─── Source information

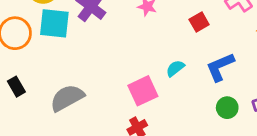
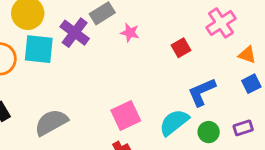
cyan semicircle: (175, 68) -> (174, 122), moved, size x1.6

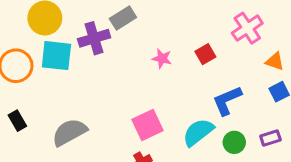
purple cross: (75, 33) -> (94, 38), turned 36
pink star: (130, 33) -> (162, 58), moved

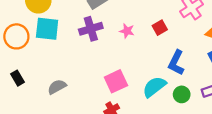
purple cross: (94, 38) -> (91, 29), moved
blue L-shape: (227, 100) -> (176, 63), turned -40
gray semicircle: (69, 132) -> (57, 87), size x0.7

──────

# [Task objective]
Copy all of the data above exactly. Leave out every picture.

# [Final answer]
cyan semicircle: (175, 68) -> (174, 122), moved, size x1.6

purple cross: (75, 33) -> (94, 38), turned 36
pink star: (130, 33) -> (162, 58), moved

purple cross: (94, 38) -> (91, 29), moved
blue L-shape: (227, 100) -> (176, 63), turned -40
gray semicircle: (69, 132) -> (57, 87), size x0.7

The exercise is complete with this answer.